[RECORDS SUPPLIED Boundary: Start]
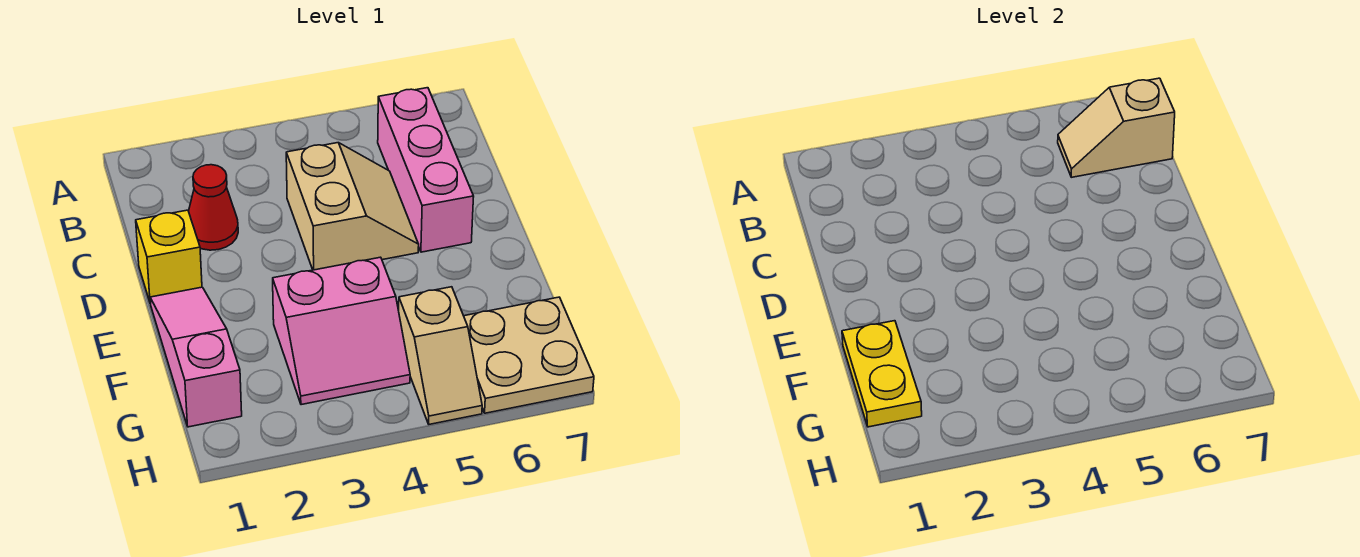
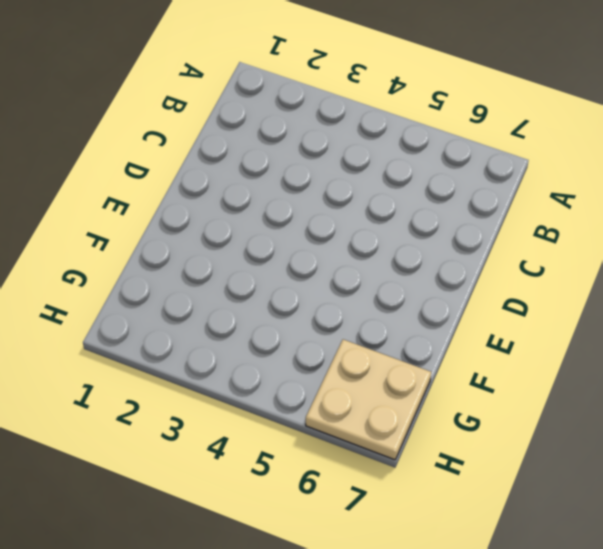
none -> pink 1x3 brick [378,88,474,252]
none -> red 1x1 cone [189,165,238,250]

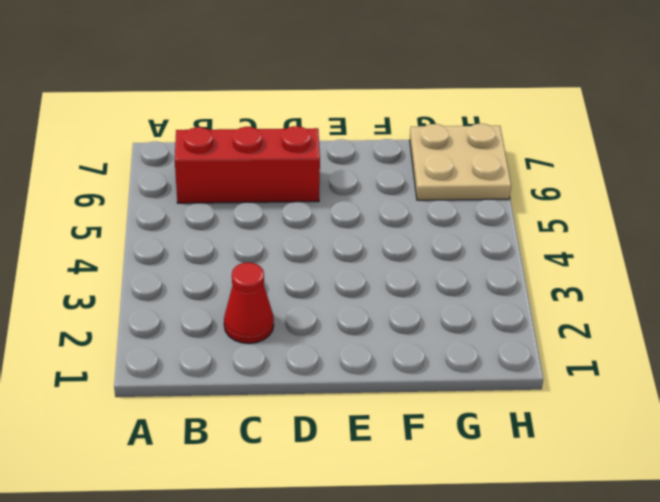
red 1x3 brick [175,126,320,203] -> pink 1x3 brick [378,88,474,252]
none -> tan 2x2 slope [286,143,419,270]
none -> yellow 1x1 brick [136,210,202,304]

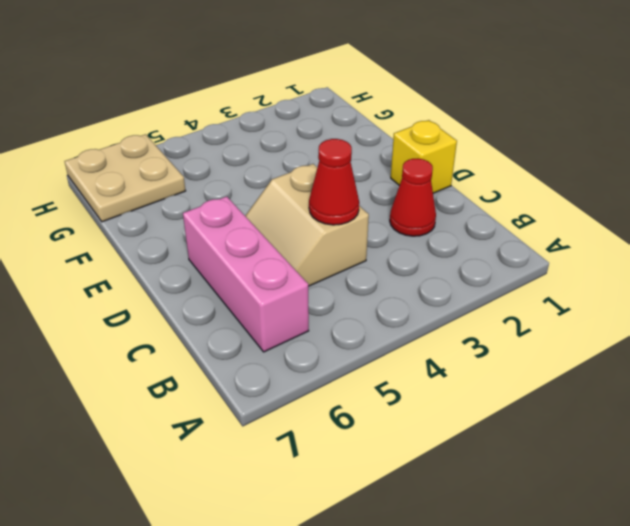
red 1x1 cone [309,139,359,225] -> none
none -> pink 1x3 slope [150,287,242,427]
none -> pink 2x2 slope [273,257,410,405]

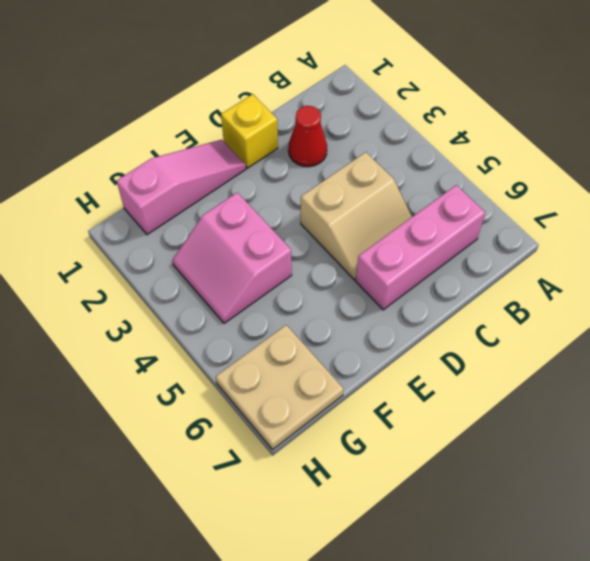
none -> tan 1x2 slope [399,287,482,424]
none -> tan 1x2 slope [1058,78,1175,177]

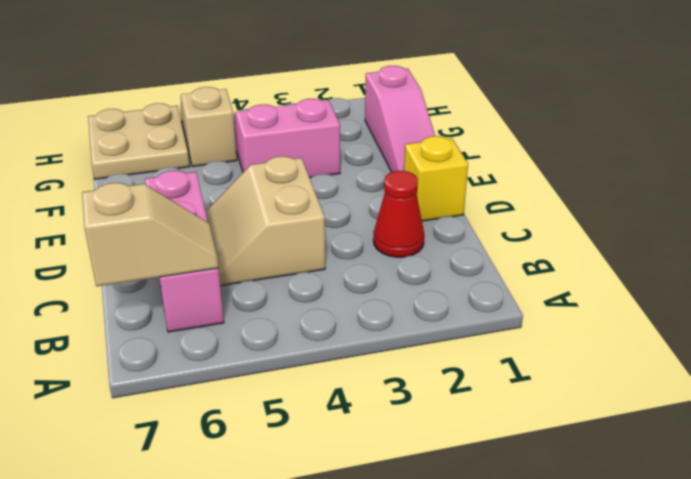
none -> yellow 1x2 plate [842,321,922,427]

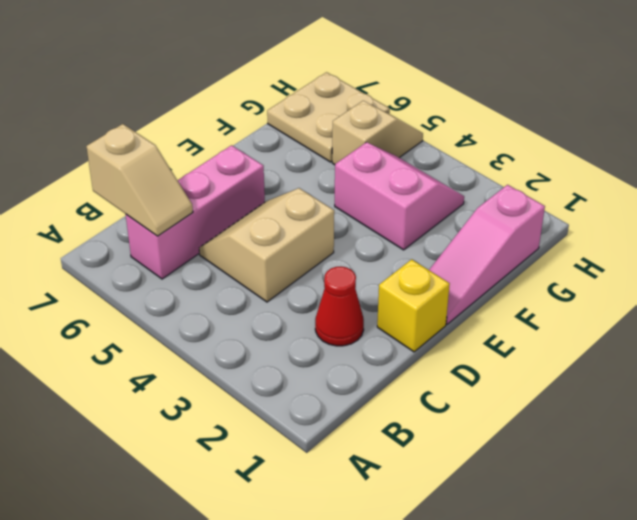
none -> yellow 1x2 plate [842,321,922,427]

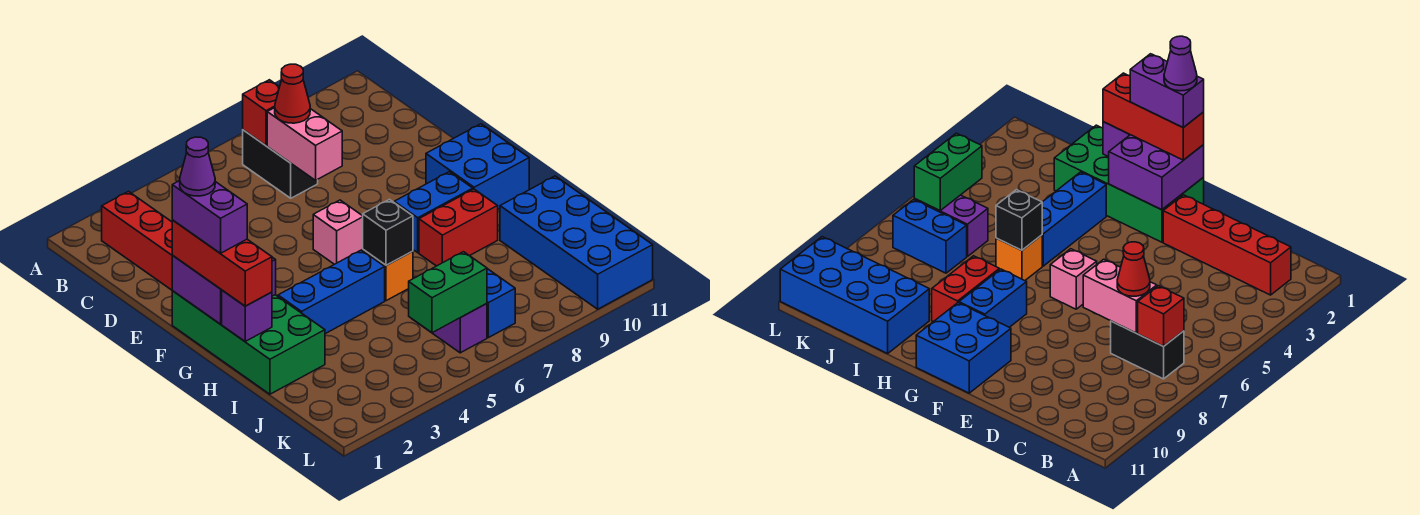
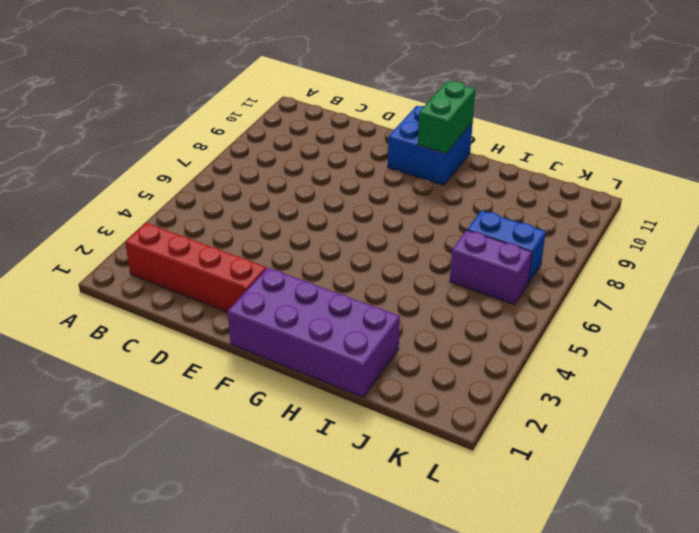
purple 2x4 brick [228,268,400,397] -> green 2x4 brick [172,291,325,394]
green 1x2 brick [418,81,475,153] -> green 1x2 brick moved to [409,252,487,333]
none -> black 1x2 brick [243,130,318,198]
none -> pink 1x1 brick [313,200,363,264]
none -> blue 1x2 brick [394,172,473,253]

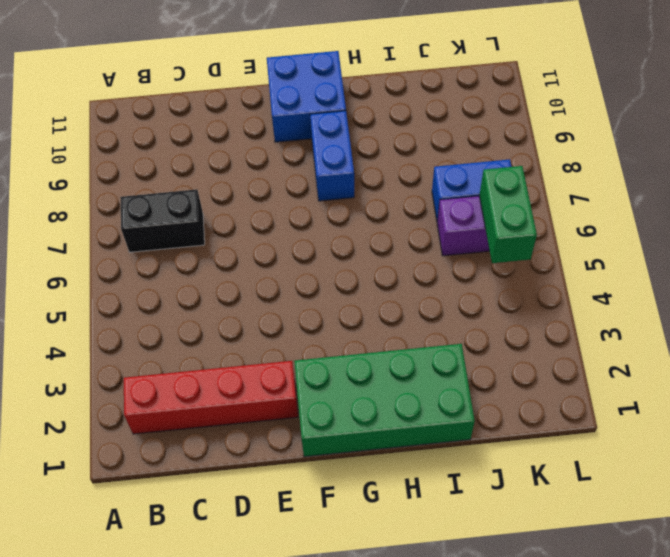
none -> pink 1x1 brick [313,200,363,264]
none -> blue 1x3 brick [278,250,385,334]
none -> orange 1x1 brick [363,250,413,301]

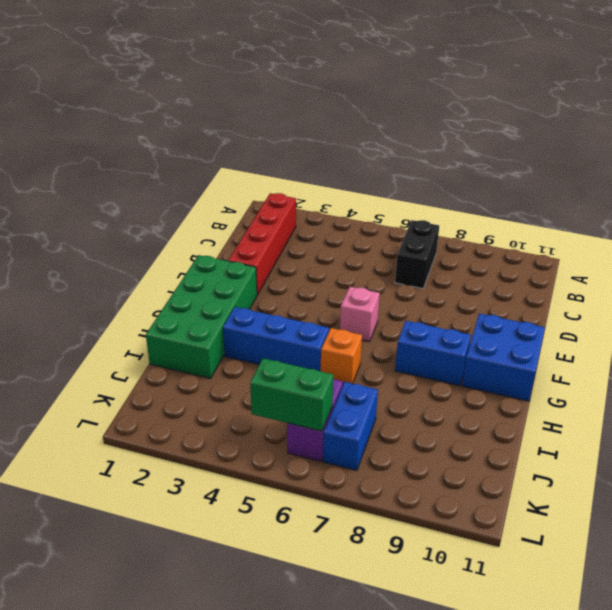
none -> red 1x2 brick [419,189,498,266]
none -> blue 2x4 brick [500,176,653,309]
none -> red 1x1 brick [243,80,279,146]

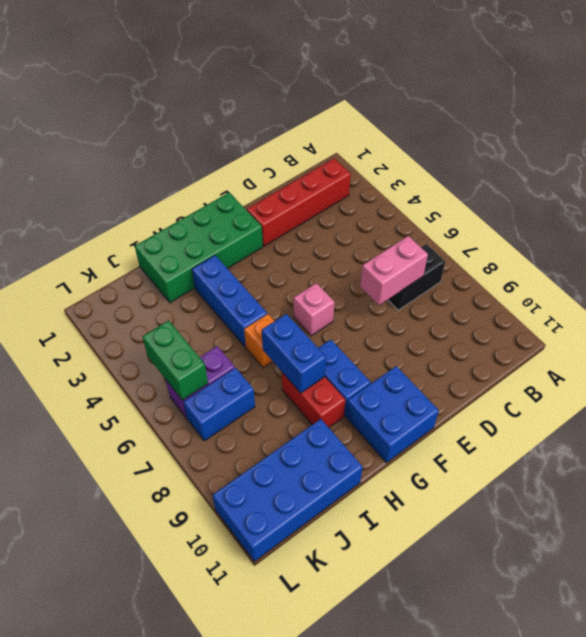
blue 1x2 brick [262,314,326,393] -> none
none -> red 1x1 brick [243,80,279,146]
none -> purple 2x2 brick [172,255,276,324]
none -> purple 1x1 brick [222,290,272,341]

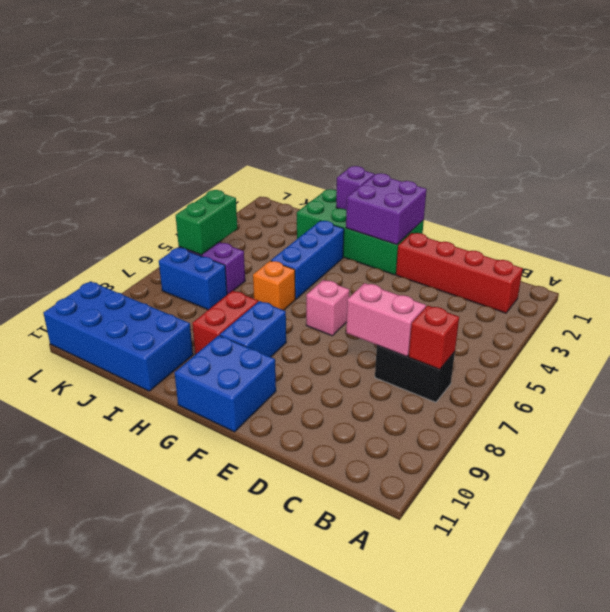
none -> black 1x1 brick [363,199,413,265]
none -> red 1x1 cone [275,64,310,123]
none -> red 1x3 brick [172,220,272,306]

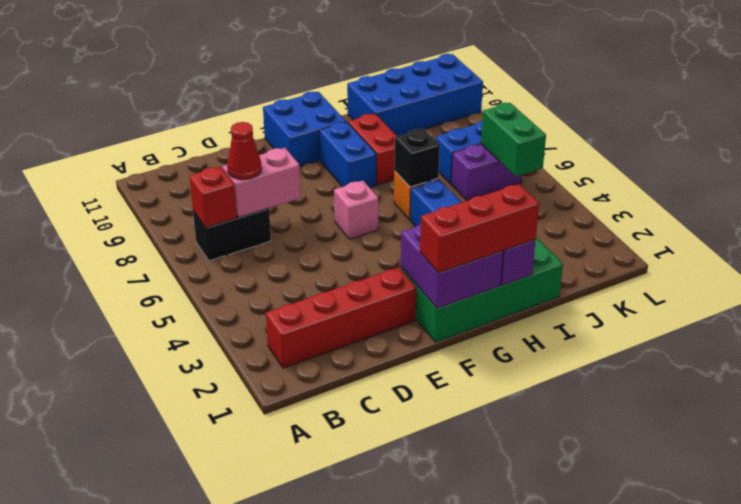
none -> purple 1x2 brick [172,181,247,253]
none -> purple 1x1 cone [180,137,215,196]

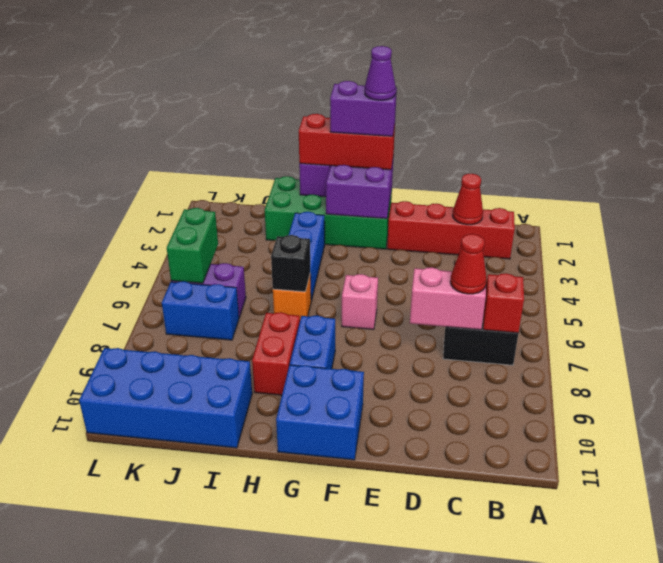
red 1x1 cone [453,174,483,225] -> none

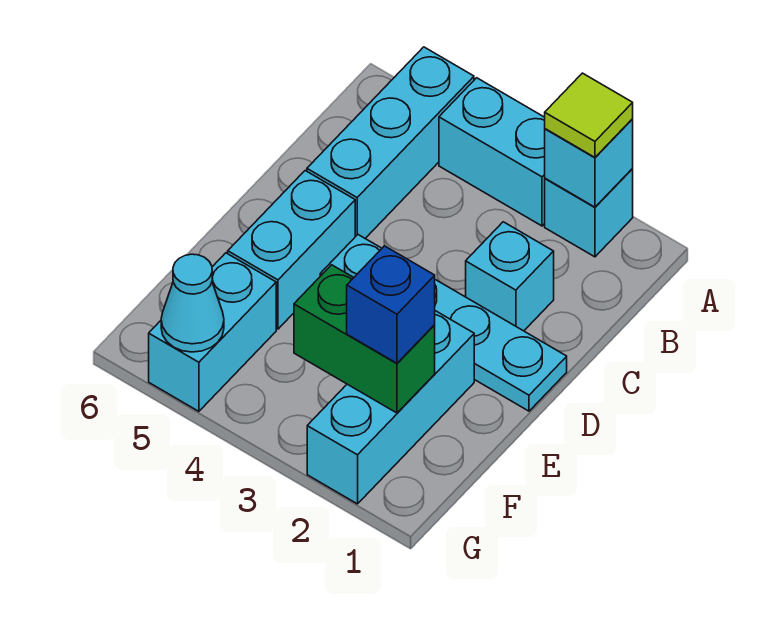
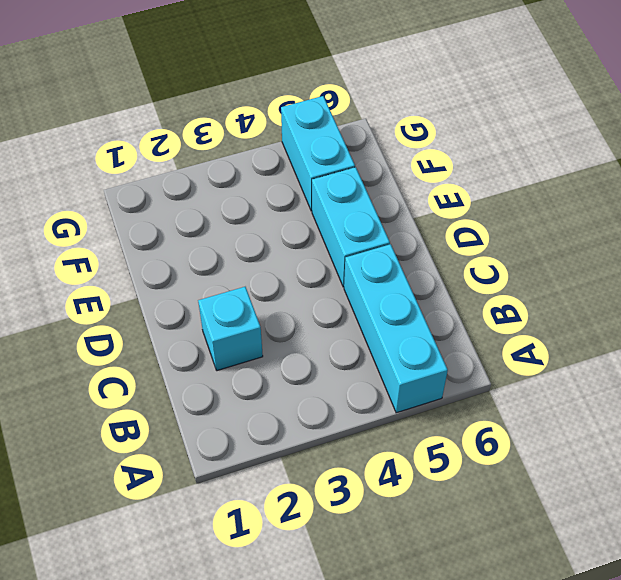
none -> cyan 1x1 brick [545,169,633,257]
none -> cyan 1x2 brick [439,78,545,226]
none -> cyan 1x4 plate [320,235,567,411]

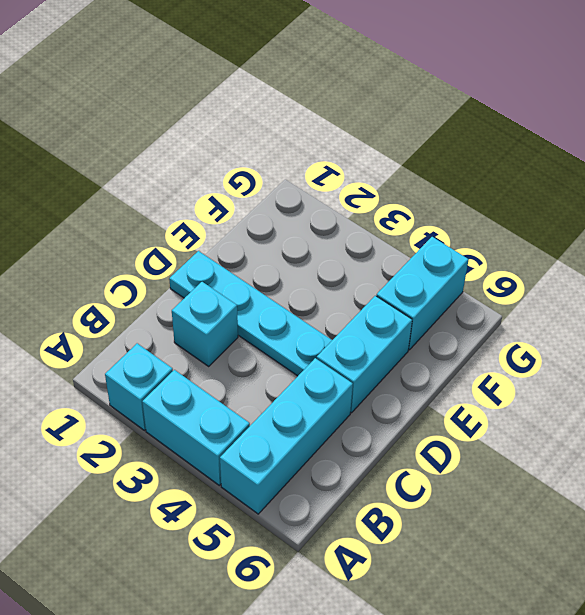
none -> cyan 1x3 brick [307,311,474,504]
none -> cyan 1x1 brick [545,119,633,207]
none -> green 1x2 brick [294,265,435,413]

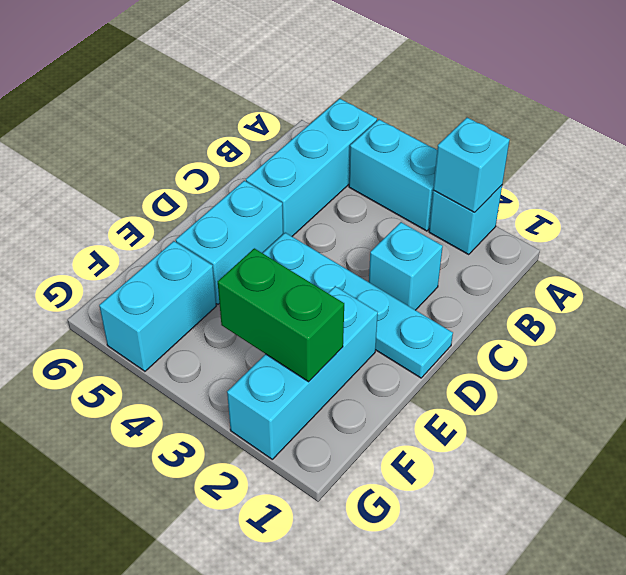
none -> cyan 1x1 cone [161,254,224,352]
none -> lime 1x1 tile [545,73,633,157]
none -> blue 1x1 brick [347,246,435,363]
[RECORDS SUPPLIED Boundary: End]
TASK ▸ Look at the listing and set down only the lines from its start through the line with "none -> blue 2x4 brick [500,176,653,309]", word for word and without pictures.

TASK ANSWER ▸
none -> pink 1x3 brick [378,88,474,252]
none -> red 1x1 cone [189,165,238,250]

red 1x3 brick [175,126,320,203] -> pink 1x3 brick [378,88,474,252]
none -> tan 2x2 slope [286,143,419,270]
none -> yellow 1x1 brick [136,210,202,304]

red 1x1 cone [309,139,359,225] -> none
none -> pink 1x3 slope [150,287,242,427]
none -> pink 2x2 slope [273,257,410,405]

none -> tan 1x2 slope [399,287,482,424]
none -> tan 1x2 slope [1058,78,1175,177]

none -> yellow 1x2 plate [842,321,922,427]

none -> yellow 1x2 plate [842,321,922,427]

purple 2x4 brick [228,268,400,397] -> green 2x4 brick [172,291,325,394]
green 1x2 brick [418,81,475,153] -> green 1x2 brick moved to [409,252,487,333]
none -> black 1x2 brick [243,130,318,198]
none -> pink 1x1 brick [313,200,363,264]
none -> blue 1x2 brick [394,172,473,253]

none -> pink 1x1 brick [313,200,363,264]
none -> blue 1x3 brick [278,250,385,334]
none -> orange 1x1 brick [363,250,413,301]

none -> red 1x2 brick [419,189,498,266]
none -> blue 2x4 brick [500,176,653,309]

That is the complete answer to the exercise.